Start of Data
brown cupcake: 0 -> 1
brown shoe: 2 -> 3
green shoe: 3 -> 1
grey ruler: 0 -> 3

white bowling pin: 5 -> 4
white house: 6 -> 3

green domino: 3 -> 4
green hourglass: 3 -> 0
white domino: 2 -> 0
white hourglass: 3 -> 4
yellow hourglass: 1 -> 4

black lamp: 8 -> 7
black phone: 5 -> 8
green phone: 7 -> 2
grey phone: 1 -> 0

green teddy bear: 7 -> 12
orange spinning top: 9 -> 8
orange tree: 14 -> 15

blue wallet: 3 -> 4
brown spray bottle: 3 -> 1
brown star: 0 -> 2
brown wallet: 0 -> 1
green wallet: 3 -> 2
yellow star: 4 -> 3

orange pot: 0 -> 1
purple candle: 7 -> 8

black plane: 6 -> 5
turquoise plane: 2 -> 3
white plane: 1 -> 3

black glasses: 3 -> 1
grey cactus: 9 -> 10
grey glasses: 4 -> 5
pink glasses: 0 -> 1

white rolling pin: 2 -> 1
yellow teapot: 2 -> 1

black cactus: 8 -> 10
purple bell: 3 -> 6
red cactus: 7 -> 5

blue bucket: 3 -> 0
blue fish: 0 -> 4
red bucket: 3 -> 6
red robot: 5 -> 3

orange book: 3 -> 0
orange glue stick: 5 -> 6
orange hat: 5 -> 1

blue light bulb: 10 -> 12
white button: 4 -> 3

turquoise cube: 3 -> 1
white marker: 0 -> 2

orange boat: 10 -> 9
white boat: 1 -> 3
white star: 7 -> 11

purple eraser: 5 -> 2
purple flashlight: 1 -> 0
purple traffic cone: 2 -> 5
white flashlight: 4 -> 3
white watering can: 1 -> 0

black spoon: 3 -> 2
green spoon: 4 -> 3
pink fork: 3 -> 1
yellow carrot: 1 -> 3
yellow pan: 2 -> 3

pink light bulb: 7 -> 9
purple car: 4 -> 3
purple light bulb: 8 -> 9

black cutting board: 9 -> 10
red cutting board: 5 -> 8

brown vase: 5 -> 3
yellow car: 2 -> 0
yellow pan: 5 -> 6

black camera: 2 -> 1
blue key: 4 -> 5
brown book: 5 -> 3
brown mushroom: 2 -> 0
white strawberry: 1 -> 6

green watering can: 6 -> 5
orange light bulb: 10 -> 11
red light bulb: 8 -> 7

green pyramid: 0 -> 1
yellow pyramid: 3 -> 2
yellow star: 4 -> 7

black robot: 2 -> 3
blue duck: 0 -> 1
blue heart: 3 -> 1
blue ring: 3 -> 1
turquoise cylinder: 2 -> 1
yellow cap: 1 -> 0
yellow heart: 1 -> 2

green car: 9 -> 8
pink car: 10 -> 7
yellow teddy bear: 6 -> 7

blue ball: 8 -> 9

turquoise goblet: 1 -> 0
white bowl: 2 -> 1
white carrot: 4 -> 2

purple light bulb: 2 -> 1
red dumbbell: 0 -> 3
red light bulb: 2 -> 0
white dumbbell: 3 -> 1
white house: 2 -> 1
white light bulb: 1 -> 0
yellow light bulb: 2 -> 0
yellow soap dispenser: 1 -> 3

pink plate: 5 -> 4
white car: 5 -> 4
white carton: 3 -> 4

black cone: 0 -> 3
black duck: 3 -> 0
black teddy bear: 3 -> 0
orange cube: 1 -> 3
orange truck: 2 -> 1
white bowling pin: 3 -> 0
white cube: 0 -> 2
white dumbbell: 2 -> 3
End of Data
* What is needed:
From the records above, retype only the lines starting at the line that contains "white rolling pin: 2 -> 1" and ending at the line that contains "yellow light bulb: 2 -> 0", both included.

* Solution to this exercise:
white rolling pin: 2 -> 1
yellow teapot: 2 -> 1

black cactus: 8 -> 10
purple bell: 3 -> 6
red cactus: 7 -> 5

blue bucket: 3 -> 0
blue fish: 0 -> 4
red bucket: 3 -> 6
red robot: 5 -> 3

orange book: 3 -> 0
orange glue stick: 5 -> 6
orange hat: 5 -> 1

blue light bulb: 10 -> 12
white button: 4 -> 3

turquoise cube: 3 -> 1
white marker: 0 -> 2

orange boat: 10 -> 9
white boat: 1 -> 3
white star: 7 -> 11

purple eraser: 5 -> 2
purple flashlight: 1 -> 0
purple traffic cone: 2 -> 5
white flashlight: 4 -> 3
white watering can: 1 -> 0

black spoon: 3 -> 2
green spoon: 4 -> 3
pink fork: 3 -> 1
yellow carrot: 1 -> 3
yellow pan: 2 -> 3

pink light bulb: 7 -> 9
purple car: 4 -> 3
purple light bulb: 8 -> 9

black cutting board: 9 -> 10
red cutting board: 5 -> 8

brown vase: 5 -> 3
yellow car: 2 -> 0
yellow pan: 5 -> 6

black camera: 2 -> 1
blue key: 4 -> 5
brown book: 5 -> 3
brown mushroom: 2 -> 0
white strawberry: 1 -> 6

green watering can: 6 -> 5
orange light bulb: 10 -> 11
red light bulb: 8 -> 7

green pyramid: 0 -> 1
yellow pyramid: 3 -> 2
yellow star: 4 -> 7

black robot: 2 -> 3
blue duck: 0 -> 1
blue heart: 3 -> 1
blue ring: 3 -> 1
turquoise cylinder: 2 -> 1
yellow cap: 1 -> 0
yellow heart: 1 -> 2

green car: 9 -> 8
pink car: 10 -> 7
yellow teddy bear: 6 -> 7

blue ball: 8 -> 9

turquoise goblet: 1 -> 0
white bowl: 2 -> 1
white carrot: 4 -> 2

purple light bulb: 2 -> 1
red dumbbell: 0 -> 3
red light bulb: 2 -> 0
white dumbbell: 3 -> 1
white house: 2 -> 1
white light bulb: 1 -> 0
yellow light bulb: 2 -> 0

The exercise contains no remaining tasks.